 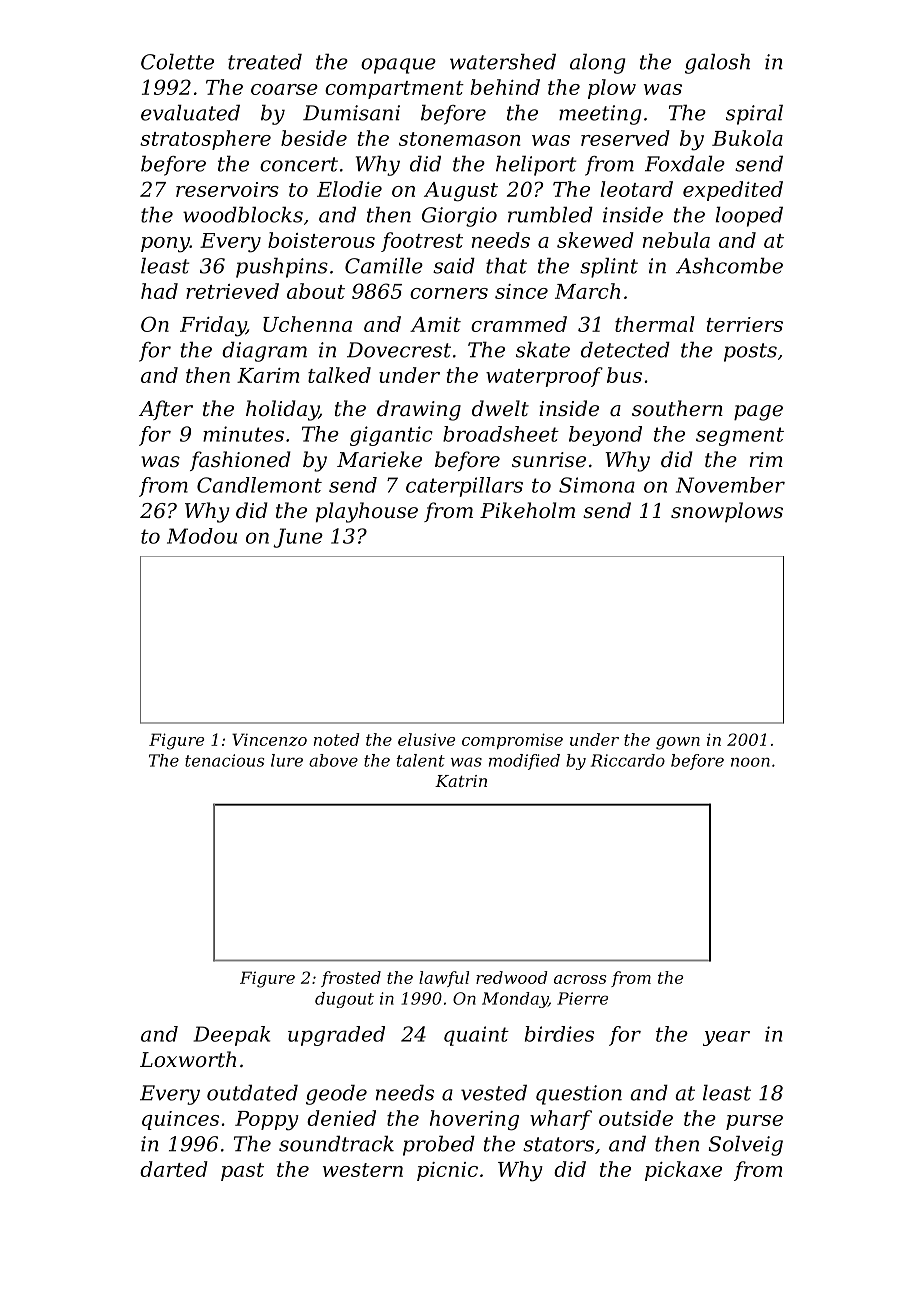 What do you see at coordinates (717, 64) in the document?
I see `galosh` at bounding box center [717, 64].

--*--

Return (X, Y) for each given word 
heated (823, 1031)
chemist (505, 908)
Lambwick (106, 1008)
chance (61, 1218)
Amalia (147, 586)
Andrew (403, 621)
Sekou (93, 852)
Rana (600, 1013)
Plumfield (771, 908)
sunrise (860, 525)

--*--

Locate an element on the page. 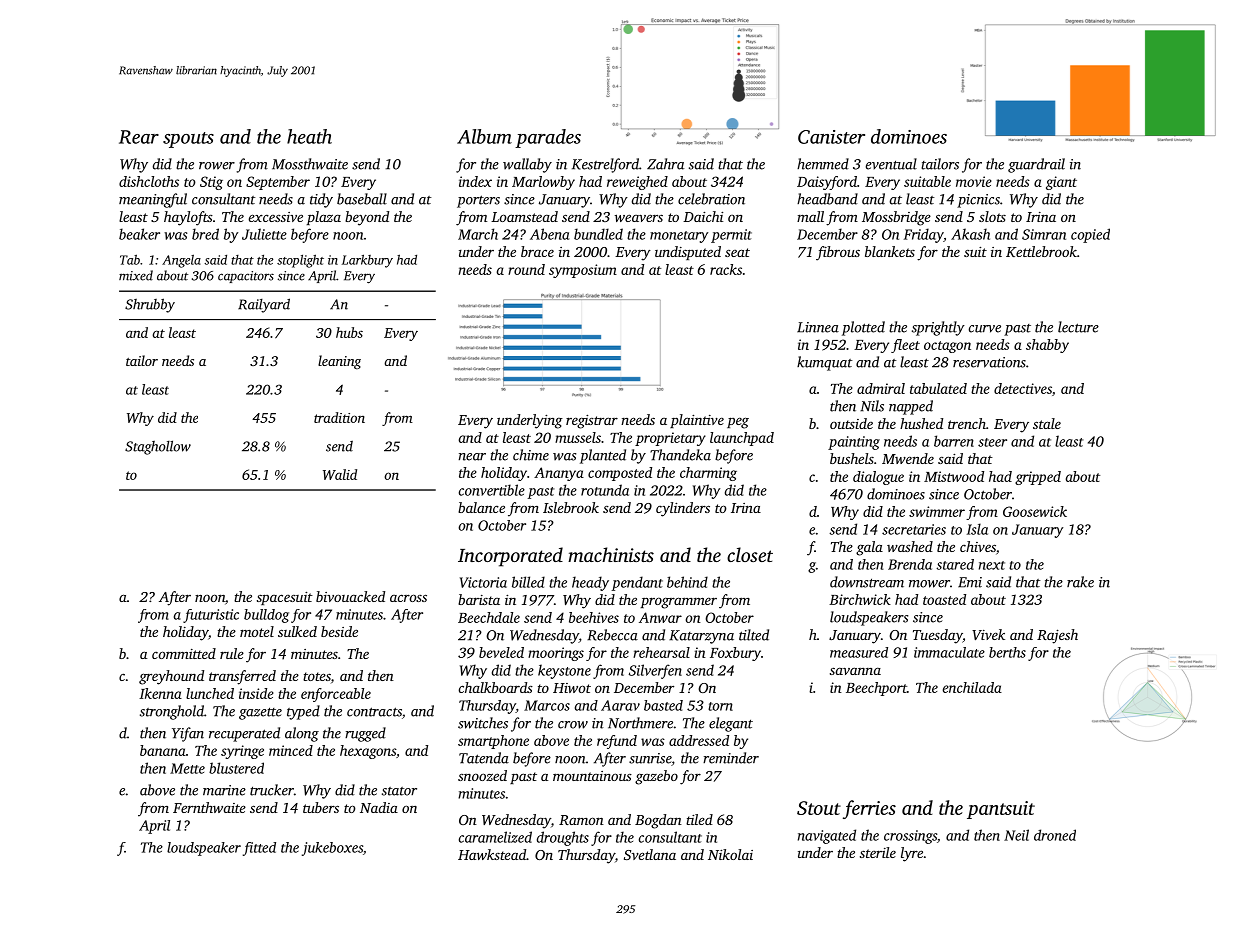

--*--

**Aim of the exercise**
Reproduce the listing between the lines holding "What do you" and "center [717, 64].", inclusive, leaving out the pictures.

**Task output**
  What do you see at coordinates (717, 64) in the document?
I see `galosh` at bounding box center [717, 64].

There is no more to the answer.